### Activity:
Of the lines below, reproduce exactly those from the line containing "(178, 571) = (553, 593): turquoise" to the end, including both the first and the last.
___ Data shown ___
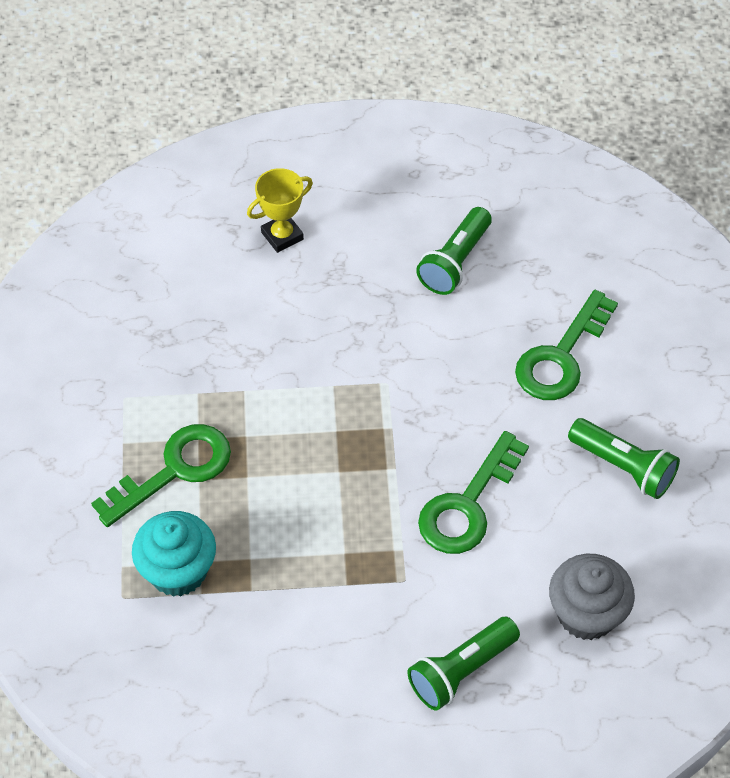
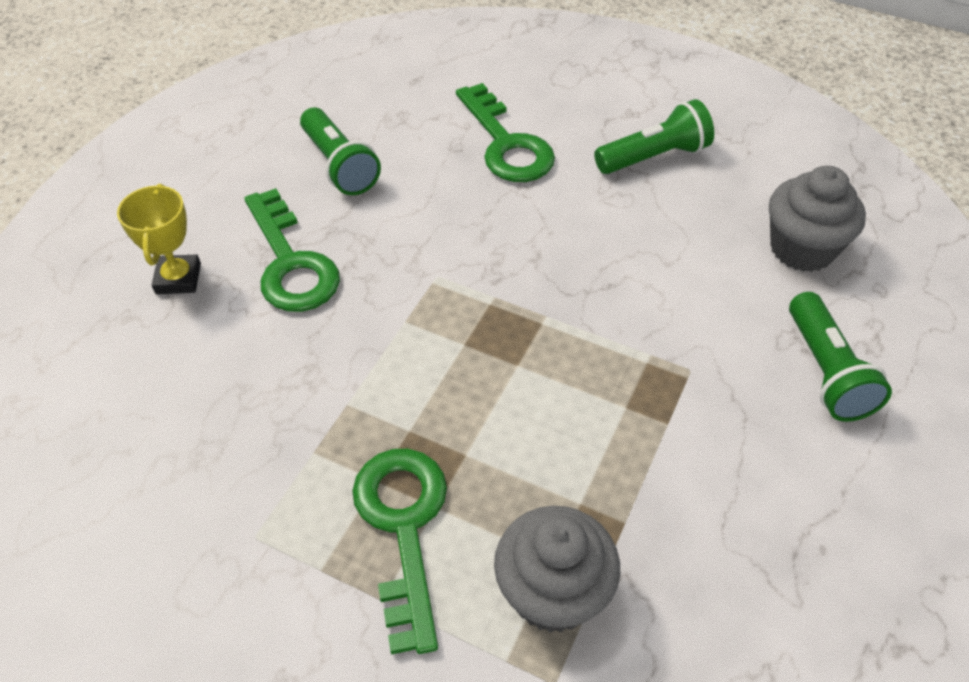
camera: 60 degrees left, 5 degrees down
(178, 571) = (553, 593): turquoise cupcake -> grey cupcake
(468, 505) = (627, 279): green key -> green key (290, 262)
___
### Expected output:
(178, 571) = (553, 593): turquoise cupcake -> grey cupcake
(468, 505) = (627, 279): green key -> green key (290, 262)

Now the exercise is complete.